**Problem description**
Please output exactly the lines from the one containing "orange brick H3" through the last line of the records, both included.

**Source data**
════════════════
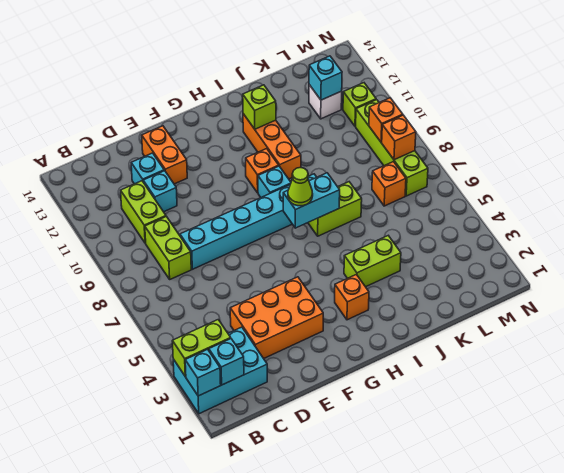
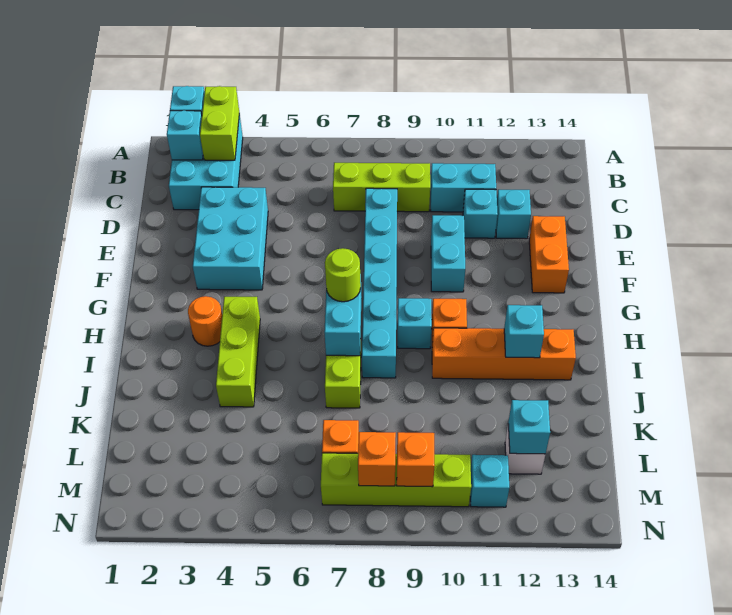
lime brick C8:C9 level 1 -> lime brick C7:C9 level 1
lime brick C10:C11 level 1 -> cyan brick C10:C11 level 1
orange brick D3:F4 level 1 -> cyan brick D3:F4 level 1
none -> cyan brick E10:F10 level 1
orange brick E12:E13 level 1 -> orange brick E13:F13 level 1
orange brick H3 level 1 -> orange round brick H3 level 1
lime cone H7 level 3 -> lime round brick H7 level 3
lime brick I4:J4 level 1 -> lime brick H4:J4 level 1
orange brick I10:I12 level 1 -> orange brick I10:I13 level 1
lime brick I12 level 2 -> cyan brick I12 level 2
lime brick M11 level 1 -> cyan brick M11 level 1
════════════════
**Written response**
orange brick H3 level 1 -> orange round brick H3 level 1
lime cone H7 level 3 -> lime round brick H7 level 3
lime brick I4:J4 level 1 -> lime brick H4:J4 level 1
orange brick I10:I12 level 1 -> orange brick I10:I13 level 1
lime brick I12 level 2 -> cyan brick I12 level 2
lime brick M11 level 1 -> cyan brick M11 level 1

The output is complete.